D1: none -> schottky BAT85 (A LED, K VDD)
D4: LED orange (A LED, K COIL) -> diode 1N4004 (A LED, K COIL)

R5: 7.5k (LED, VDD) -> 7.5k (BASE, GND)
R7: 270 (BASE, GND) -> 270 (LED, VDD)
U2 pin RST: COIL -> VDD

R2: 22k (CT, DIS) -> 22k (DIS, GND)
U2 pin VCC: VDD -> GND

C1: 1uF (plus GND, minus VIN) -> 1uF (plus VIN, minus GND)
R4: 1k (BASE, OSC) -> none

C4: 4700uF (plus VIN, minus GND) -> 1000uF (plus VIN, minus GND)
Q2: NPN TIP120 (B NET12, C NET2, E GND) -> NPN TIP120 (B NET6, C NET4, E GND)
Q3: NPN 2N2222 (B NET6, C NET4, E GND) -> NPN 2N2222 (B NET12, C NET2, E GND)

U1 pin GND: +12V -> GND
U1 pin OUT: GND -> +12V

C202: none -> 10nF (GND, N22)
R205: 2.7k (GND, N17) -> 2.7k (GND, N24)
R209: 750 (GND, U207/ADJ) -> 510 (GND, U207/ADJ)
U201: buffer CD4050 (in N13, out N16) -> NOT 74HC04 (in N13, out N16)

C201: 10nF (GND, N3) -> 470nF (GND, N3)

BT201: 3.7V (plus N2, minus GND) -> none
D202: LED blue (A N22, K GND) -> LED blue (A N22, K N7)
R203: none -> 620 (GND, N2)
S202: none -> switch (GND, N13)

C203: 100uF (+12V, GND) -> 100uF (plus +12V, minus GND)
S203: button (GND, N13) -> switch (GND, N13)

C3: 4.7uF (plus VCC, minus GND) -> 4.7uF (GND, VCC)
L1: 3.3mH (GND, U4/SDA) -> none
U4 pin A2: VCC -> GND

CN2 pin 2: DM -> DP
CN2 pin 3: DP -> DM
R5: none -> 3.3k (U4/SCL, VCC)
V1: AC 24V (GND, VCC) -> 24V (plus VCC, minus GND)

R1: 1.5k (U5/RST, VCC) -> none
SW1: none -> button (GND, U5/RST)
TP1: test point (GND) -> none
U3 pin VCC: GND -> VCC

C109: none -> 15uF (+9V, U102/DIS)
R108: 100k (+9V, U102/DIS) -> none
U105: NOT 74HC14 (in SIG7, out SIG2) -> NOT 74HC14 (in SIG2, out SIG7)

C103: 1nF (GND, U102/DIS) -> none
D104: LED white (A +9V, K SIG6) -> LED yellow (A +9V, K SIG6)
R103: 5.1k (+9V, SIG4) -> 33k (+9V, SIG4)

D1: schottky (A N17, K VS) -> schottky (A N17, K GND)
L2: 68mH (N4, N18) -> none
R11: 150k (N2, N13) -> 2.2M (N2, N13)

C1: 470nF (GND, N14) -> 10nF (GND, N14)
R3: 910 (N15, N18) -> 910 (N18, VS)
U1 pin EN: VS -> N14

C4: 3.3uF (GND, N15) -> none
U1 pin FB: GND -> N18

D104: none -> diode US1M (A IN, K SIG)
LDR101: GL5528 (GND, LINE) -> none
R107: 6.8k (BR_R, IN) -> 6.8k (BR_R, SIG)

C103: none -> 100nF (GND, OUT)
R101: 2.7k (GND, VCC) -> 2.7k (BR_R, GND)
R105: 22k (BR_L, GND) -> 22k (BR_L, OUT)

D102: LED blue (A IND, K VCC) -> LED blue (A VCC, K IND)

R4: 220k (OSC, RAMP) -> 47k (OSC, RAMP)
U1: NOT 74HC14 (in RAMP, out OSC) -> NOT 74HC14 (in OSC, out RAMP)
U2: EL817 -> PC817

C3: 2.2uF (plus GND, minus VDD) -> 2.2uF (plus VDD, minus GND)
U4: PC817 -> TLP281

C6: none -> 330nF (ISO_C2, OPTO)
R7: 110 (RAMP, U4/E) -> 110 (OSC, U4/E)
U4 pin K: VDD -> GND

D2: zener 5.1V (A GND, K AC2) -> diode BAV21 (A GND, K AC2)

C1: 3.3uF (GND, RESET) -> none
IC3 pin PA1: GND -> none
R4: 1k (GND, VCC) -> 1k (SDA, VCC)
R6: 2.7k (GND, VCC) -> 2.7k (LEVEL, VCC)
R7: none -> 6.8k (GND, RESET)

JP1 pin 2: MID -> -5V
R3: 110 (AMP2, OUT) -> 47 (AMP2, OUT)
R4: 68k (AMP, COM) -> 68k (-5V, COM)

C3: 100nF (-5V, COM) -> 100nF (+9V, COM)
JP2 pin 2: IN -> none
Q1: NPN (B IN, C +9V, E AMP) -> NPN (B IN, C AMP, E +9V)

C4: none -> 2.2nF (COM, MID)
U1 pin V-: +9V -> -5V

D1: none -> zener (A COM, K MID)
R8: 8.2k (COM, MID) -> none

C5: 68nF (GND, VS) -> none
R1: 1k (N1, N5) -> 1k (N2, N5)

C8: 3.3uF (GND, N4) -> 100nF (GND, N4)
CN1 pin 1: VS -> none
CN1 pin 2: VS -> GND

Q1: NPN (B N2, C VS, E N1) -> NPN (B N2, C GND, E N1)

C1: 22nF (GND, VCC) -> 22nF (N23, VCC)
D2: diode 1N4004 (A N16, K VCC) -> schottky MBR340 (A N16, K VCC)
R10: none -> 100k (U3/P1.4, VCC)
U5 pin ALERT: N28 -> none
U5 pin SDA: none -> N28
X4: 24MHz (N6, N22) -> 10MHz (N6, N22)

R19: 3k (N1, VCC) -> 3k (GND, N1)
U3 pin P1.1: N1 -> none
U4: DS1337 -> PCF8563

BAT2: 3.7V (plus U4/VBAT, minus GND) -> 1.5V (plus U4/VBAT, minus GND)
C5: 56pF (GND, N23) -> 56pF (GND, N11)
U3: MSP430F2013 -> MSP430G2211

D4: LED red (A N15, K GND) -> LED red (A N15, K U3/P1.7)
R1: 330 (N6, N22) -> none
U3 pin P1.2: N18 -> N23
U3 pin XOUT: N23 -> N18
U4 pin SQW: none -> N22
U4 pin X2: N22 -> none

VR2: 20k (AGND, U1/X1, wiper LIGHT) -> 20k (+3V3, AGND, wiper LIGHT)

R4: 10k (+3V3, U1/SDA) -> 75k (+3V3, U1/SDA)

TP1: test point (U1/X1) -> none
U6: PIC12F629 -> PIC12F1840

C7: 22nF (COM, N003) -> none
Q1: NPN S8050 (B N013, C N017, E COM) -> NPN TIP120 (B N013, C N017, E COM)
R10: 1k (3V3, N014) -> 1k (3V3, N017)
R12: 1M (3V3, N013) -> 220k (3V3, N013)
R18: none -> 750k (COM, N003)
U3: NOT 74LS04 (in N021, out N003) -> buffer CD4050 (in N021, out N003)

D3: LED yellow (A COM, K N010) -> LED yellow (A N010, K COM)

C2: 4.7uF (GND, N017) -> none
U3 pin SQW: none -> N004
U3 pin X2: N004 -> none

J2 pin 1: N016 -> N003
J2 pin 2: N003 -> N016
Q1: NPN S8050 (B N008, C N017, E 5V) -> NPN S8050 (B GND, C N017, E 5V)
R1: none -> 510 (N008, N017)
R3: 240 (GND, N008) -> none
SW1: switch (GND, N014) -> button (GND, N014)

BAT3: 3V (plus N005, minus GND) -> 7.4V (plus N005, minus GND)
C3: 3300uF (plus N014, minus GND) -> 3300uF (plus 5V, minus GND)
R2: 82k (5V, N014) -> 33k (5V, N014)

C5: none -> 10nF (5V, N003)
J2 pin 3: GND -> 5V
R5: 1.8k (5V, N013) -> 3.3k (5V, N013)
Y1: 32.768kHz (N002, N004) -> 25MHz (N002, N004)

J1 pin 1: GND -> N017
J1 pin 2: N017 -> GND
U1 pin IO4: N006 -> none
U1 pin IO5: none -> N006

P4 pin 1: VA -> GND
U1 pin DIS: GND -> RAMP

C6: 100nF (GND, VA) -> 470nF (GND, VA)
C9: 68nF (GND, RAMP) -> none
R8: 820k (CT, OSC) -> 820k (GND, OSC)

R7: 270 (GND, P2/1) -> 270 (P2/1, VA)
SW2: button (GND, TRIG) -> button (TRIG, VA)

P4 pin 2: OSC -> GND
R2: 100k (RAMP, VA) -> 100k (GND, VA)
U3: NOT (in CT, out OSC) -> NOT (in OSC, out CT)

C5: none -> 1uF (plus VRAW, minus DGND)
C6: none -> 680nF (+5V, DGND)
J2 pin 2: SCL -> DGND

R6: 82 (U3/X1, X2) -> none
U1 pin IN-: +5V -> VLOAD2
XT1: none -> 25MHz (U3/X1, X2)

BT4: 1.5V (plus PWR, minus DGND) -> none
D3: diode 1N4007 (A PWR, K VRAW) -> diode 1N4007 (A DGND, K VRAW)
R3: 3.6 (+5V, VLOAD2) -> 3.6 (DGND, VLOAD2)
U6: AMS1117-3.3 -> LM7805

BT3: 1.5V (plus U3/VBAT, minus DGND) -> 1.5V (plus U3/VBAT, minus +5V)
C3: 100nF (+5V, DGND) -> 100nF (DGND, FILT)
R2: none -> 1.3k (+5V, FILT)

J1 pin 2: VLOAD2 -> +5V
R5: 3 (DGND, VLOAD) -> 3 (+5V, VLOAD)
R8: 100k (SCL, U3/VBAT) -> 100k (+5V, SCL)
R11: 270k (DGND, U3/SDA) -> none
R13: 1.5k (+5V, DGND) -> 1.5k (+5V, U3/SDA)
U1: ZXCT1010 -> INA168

• Task instructions
Once the line with "C1: 22nF (GND, VCC) -> 22nF (N23, VCC)" is found in the records above, print exactly that line and every line after it through the line with "U4 pin X2: N22 -> none".

• Response below
C1: 22nF (GND, VCC) -> 22nF (N23, VCC)
D2: diode 1N4004 (A N16, K VCC) -> schottky MBR340 (A N16, K VCC)
R10: none -> 100k (U3/P1.4, VCC)
U5 pin ALERT: N28 -> none
U5 pin SDA: none -> N28
X4: 24MHz (N6, N22) -> 10MHz (N6, N22)

R19: 3k (N1, VCC) -> 3k (GND, N1)
U3 pin P1.1: N1 -> none
U4: DS1337 -> PCF8563

BAT2: 3.7V (plus U4/VBAT, minus GND) -> 1.5V (plus U4/VBAT, minus GND)
C5: 56pF (GND, N23) -> 56pF (GND, N11)
U3: MSP430F2013 -> MSP430G2211

D4: LED red (A N15, K GND) -> LED red (A N15, K U3/P1.7)
R1: 330 (N6, N22) -> none
U3 pin P1.2: N18 -> N23
U3 pin XOUT: N23 -> N18
U4 pin SQW: none -> N22
U4 pin X2: N22 -> none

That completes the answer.